__Exercise instructions__
Take the material below and reproduce, word for word, only the lines from the line with "camera: 45 degrees right, 10 degrees down" through the line with "(601, 160) = (691, 289): brown".

__Material supplied__
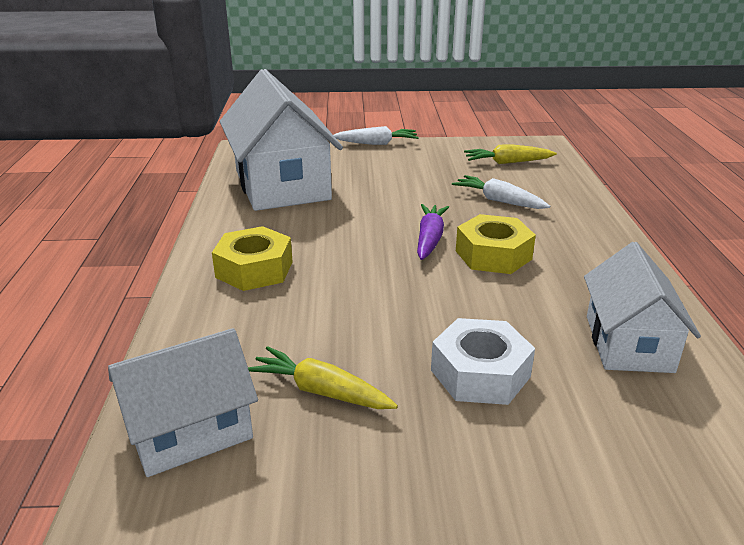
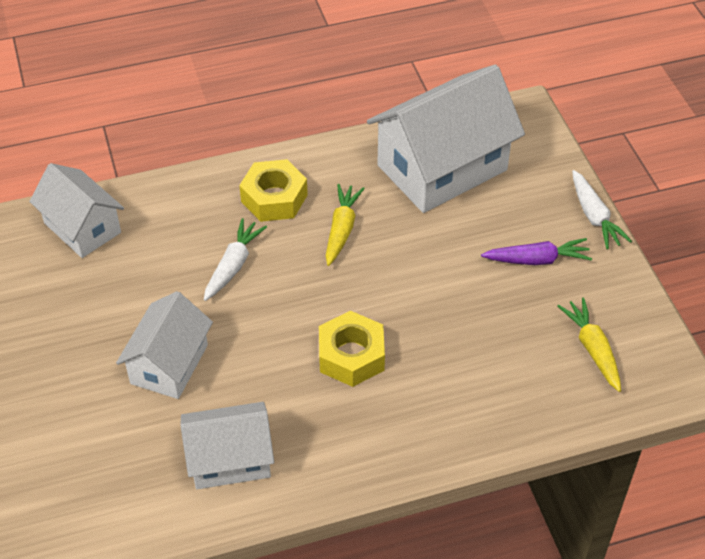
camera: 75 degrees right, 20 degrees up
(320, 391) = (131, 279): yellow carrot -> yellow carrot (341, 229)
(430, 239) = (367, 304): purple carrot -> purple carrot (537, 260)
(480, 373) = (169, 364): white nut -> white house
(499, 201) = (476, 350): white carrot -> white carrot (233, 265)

* * *

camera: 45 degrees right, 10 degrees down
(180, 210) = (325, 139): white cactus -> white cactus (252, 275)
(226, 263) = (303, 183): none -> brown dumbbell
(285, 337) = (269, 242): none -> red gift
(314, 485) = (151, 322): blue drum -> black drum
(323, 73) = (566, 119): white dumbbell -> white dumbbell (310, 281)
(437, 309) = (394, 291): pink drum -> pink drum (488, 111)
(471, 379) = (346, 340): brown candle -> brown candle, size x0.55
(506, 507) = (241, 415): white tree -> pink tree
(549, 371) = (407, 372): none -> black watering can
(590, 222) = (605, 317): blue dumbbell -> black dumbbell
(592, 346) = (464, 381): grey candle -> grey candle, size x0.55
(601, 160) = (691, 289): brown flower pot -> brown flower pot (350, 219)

__Response to this task__
camera: 45 degrees right, 10 degrees down
(180, 210) = (325, 139): white cactus -> white cactus (252, 275)
(226, 263) = (303, 183): none -> brown dumbbell
(285, 337) = (269, 242): none -> red gift
(314, 485) = (151, 322): blue drum -> black drum
(323, 73) = (566, 119): white dumbbell -> white dumbbell (310, 281)
(437, 309) = (394, 291): pink drum -> pink drum (488, 111)
(471, 379) = (346, 340): brown candle -> brown candle, size x0.55
(506, 507) = (241, 415): white tree -> pink tree
(549, 371) = (407, 372): none -> black watering can
(590, 222) = (605, 317): blue dumbbell -> black dumbbell
(592, 346) = (464, 381): grey candle -> grey candle, size x0.55
(601, 160) = (691, 289): brown flower pot -> brown flower pot (350, 219)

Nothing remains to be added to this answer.